● What to work on: Pick out every line in the material below that contains the word "farther", and copy each one out in full. Case counts, so only exact matches qualify.

::::::::

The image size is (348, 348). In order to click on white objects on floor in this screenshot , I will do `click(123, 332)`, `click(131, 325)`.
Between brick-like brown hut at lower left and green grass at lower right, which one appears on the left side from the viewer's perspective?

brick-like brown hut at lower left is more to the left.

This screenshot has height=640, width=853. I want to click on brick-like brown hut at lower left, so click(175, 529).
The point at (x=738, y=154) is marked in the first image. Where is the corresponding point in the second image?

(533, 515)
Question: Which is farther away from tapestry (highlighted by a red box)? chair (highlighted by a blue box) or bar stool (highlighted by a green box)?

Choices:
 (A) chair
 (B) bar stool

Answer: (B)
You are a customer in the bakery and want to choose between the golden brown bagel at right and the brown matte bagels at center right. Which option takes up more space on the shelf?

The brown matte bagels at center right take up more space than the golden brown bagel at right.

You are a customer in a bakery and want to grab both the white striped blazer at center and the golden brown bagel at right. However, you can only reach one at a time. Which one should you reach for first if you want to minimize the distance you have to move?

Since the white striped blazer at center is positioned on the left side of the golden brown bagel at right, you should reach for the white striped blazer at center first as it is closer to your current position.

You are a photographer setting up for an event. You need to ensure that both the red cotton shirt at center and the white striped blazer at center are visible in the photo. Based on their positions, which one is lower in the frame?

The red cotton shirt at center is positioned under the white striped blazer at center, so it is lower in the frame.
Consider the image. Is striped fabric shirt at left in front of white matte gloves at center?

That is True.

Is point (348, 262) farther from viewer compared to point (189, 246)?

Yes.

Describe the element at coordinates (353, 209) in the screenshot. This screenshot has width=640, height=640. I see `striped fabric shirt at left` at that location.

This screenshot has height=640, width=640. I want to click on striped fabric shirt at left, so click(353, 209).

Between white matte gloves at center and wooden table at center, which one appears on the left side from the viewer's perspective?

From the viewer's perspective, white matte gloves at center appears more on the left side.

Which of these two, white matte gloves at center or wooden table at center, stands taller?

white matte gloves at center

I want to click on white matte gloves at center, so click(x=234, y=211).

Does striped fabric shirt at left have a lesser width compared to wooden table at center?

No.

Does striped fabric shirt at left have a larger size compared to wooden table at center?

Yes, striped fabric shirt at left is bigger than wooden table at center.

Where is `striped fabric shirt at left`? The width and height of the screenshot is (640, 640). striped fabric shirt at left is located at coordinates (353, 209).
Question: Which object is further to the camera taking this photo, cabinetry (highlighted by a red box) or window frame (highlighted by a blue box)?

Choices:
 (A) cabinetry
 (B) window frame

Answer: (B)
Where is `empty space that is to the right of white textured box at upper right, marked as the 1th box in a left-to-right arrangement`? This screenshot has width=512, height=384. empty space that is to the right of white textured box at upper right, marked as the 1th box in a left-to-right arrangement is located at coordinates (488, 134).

::::::::

● Expected answer:
Question: Which is farther away from tapestry (highlighted by a red box)? chair (highlighted by a blue box) or bar stool (highlighted by a green box)?
Is point (348, 262) farther from viewer compared to point (189, 246)?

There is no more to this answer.